Data provided:

————

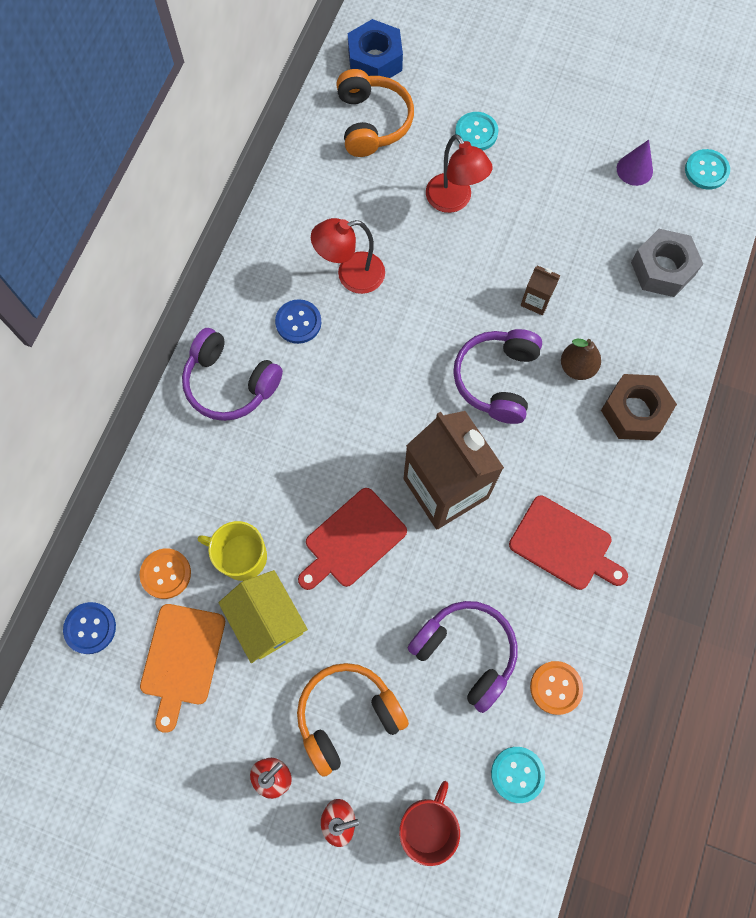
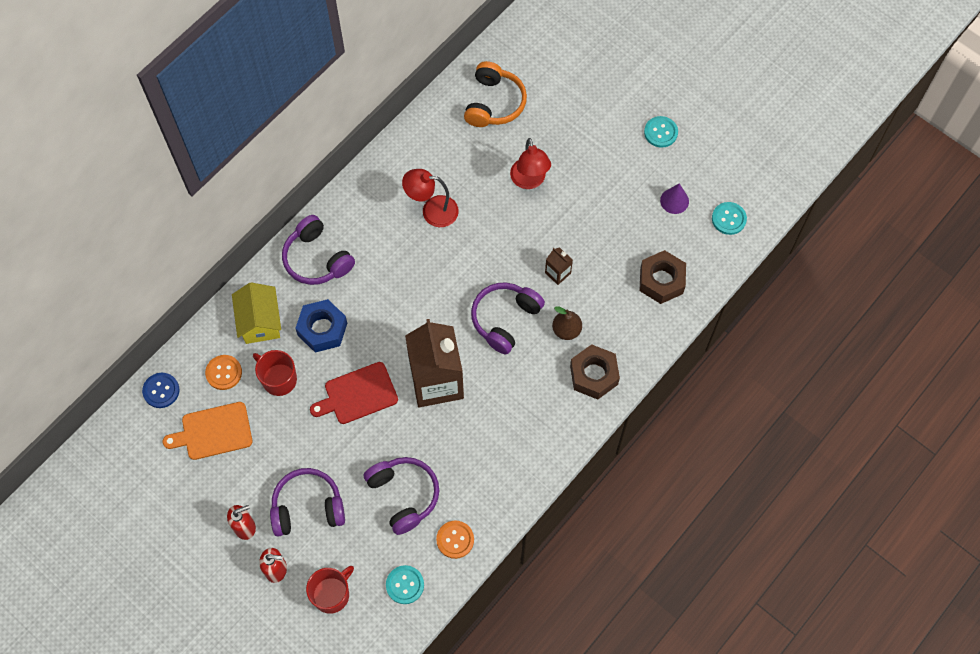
camera: 20 degrees right, 5 degrees down
(182, 658) = (213, 432): orange cutting board -> orange cutting board turned 45 degrees clockwise
(241, 556) = (278, 379): yellow mug -> red mug
(267, 620) = (279, 427): yellow house -> yellow house (260, 322)
(298, 322) = (381, 232): blue button -> none
(347, 715) = (307, 507): orange headphones -> purple headphones
(375, 60) = (516, 56): blue nut -> blue nut (322, 329)
(476, 133) = (568, 135): turquoise button -> turquoise button (660, 132)
(564, 545) = (502, 448): red cutting board -> none
(662, 269) = (661, 281): grey nut -> brown nut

————

Exercise:
Would you copy each line above exactly as given, dropping any images?

Output:
camera: 20 degrees right, 5 degrees down
(182, 658) = (213, 432): orange cutting board -> orange cutting board turned 45 degrees clockwise
(241, 556) = (278, 379): yellow mug -> red mug
(267, 620) = (279, 427): yellow house -> yellow house (260, 322)
(298, 322) = (381, 232): blue button -> none
(347, 715) = (307, 507): orange headphones -> purple headphones
(375, 60) = (516, 56): blue nut -> blue nut (322, 329)
(476, 133) = (568, 135): turquoise button -> turquoise button (660, 132)
(564, 545) = (502, 448): red cutting board -> none
(662, 269) = (661, 281): grey nut -> brown nut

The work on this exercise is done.